Find all the lines in the entries below that hold the word "point" and copy them.

Segment Start: PROVIDED DATA

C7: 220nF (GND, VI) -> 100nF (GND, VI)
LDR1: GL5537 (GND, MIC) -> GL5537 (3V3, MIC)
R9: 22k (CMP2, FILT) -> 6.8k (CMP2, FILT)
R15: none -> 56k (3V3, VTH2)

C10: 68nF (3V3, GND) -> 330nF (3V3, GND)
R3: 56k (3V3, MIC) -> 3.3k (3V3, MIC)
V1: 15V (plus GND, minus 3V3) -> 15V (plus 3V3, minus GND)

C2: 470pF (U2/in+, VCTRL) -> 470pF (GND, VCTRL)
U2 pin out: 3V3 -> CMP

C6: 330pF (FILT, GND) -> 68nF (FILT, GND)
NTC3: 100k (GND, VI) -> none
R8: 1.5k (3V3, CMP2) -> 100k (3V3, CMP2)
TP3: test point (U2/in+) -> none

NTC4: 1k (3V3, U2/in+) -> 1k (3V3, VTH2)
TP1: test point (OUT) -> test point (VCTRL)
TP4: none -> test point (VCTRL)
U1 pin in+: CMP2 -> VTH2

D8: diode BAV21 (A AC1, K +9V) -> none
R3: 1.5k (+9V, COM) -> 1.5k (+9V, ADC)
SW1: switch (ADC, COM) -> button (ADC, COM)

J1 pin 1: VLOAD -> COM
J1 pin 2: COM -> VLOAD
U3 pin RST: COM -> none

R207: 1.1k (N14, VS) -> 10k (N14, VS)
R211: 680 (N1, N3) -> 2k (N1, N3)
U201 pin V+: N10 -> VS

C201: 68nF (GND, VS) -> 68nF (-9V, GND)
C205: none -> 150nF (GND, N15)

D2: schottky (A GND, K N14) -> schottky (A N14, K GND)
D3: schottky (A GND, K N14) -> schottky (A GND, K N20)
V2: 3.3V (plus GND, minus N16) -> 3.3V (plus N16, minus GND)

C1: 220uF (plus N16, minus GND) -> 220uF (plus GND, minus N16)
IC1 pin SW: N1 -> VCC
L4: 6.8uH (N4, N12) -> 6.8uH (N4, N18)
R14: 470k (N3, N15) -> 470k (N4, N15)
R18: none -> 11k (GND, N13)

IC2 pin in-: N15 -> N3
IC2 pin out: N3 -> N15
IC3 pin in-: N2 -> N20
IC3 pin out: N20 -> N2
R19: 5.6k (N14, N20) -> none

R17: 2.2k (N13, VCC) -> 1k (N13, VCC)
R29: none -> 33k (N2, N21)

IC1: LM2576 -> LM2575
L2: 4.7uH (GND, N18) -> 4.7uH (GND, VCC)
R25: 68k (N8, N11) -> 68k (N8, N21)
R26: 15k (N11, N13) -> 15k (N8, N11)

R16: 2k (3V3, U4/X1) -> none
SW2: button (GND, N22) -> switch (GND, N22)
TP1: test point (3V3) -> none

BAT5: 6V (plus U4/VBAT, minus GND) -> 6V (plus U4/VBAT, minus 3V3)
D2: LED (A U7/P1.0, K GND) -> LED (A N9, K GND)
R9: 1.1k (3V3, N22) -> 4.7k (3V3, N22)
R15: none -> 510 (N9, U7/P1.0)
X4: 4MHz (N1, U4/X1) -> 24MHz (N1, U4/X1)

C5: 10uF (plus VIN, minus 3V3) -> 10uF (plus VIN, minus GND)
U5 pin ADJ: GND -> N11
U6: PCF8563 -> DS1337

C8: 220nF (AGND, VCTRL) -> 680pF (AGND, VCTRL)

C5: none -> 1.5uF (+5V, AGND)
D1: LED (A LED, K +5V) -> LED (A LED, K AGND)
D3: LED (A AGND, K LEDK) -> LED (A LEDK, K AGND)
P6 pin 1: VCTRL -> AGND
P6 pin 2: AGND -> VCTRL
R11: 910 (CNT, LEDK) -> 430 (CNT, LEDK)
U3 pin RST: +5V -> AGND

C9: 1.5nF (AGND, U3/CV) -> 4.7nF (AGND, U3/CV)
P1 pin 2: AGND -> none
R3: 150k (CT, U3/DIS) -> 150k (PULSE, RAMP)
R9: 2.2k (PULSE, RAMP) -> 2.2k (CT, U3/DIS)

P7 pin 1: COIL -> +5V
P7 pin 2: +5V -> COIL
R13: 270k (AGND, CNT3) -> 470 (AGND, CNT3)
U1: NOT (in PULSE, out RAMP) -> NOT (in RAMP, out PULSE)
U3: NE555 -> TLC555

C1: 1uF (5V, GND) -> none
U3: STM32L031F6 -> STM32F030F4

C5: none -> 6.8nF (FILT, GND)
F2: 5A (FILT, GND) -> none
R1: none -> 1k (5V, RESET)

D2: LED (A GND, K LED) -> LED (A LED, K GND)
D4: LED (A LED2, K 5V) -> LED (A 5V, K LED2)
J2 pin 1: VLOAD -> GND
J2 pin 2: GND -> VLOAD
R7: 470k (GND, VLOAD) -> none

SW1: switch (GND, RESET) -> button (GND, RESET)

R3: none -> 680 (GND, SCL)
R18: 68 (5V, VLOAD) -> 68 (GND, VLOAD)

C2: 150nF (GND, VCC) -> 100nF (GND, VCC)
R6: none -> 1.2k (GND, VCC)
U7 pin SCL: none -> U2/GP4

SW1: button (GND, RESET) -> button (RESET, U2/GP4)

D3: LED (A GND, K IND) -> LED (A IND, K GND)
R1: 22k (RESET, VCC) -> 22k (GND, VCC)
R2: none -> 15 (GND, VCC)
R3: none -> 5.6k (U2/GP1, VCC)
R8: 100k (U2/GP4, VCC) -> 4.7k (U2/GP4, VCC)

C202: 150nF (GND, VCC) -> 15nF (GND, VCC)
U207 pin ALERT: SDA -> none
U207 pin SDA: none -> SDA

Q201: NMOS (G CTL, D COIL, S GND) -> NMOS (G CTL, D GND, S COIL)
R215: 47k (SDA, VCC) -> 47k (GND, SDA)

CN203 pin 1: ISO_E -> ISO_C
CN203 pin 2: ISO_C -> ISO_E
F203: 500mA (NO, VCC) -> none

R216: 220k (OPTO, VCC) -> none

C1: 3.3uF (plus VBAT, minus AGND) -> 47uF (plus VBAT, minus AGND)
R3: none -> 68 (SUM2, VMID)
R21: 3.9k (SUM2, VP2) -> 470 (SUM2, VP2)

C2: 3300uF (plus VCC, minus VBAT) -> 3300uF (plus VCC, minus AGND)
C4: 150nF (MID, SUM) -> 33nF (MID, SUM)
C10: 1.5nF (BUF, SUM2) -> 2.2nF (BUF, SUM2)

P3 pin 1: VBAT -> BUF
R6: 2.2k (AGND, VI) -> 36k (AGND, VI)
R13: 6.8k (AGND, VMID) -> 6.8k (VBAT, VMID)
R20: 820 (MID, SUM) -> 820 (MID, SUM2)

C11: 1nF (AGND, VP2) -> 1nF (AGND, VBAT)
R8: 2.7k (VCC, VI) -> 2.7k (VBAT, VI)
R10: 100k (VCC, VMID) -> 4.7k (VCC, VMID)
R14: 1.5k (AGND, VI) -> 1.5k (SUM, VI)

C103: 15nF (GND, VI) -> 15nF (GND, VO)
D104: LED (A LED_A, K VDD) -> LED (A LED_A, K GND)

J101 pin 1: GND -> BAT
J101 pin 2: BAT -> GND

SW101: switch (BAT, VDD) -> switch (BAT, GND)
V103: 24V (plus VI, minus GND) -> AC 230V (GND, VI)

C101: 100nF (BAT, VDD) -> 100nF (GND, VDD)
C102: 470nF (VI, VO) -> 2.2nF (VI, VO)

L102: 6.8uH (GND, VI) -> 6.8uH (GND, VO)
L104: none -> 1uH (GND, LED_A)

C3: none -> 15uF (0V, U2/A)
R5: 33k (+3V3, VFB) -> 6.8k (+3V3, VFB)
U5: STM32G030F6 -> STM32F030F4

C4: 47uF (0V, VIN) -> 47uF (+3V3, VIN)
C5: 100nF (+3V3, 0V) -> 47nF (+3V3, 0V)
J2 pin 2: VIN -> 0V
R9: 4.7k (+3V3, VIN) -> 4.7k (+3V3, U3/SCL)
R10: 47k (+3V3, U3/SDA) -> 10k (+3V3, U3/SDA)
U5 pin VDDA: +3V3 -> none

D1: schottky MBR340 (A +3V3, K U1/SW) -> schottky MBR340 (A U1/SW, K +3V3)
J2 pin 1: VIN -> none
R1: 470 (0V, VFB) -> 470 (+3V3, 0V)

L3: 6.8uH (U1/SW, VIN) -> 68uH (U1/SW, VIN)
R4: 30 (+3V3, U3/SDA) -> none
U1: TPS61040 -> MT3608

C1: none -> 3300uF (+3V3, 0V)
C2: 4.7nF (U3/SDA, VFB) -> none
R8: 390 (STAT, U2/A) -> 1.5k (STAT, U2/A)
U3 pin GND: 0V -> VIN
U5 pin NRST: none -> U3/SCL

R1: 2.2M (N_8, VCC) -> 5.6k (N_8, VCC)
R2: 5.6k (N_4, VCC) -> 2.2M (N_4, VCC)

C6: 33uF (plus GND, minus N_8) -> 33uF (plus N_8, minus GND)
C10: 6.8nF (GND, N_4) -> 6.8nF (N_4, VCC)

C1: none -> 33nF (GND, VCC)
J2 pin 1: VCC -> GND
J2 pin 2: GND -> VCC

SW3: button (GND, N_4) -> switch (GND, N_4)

Segment End: PROVIDED DATA

EXERCISE RESULT
TP3: test point (U2/in+) -> none
TP1: test point (OUT) -> test point (VCTRL)
TP4: none -> test point (VCTRL)
TP1: test point (3V3) -> none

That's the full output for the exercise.